§ EXERCISE REQUIREMENTS: Copy the records verbatim, from the line with "Find the location of a particular element. empty" through the final line of the records, both included.
** Begin SUPPLIED MATERIAL **
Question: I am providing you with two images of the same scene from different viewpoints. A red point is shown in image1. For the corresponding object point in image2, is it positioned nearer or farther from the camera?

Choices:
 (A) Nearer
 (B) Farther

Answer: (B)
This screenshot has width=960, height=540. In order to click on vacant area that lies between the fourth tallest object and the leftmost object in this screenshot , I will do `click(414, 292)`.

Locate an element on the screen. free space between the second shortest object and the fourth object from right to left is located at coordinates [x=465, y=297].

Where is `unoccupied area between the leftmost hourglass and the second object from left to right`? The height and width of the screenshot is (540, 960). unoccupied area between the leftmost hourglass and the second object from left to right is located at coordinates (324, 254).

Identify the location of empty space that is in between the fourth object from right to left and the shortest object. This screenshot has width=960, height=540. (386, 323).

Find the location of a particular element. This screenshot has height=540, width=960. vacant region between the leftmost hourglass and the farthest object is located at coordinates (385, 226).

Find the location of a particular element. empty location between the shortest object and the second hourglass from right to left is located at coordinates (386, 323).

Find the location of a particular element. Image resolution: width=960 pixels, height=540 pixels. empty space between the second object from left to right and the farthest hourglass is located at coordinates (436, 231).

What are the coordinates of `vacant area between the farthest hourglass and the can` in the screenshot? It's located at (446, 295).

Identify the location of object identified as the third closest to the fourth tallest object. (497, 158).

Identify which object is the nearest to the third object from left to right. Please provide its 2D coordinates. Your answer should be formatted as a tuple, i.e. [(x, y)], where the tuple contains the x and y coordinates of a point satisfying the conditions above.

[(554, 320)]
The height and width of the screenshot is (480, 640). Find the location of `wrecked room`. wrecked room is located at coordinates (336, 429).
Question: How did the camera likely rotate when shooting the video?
** End SUPPLIED MATERIAL **
§ EXERCISE RESPONSE:
Find the location of a particular element. empty location between the shortest object and the second hourglass from right to left is located at coordinates (386, 323).

Find the location of a particular element. Image resolution: width=960 pixels, height=540 pixels. empty space between the second object from left to right and the farthest hourglass is located at coordinates (436, 231).

What are the coordinates of `vacant area between the farthest hourglass and the can` in the screenshot? It's located at (446, 295).

Identify the location of object identified as the third closest to the fourth tallest object. (497, 158).

Identify which object is the nearest to the third object from left to right. Please provide its 2D coordinates. Your answer should be formatted as a tuple, i.e. [(x, y)], where the tuple contains the x and y coordinates of a point satisfying the conditions above.

[(554, 320)]
The height and width of the screenshot is (480, 640). Find the location of `wrecked room`. wrecked room is located at coordinates (336, 429).
Question: How did the camera likely rotate when shooting the video?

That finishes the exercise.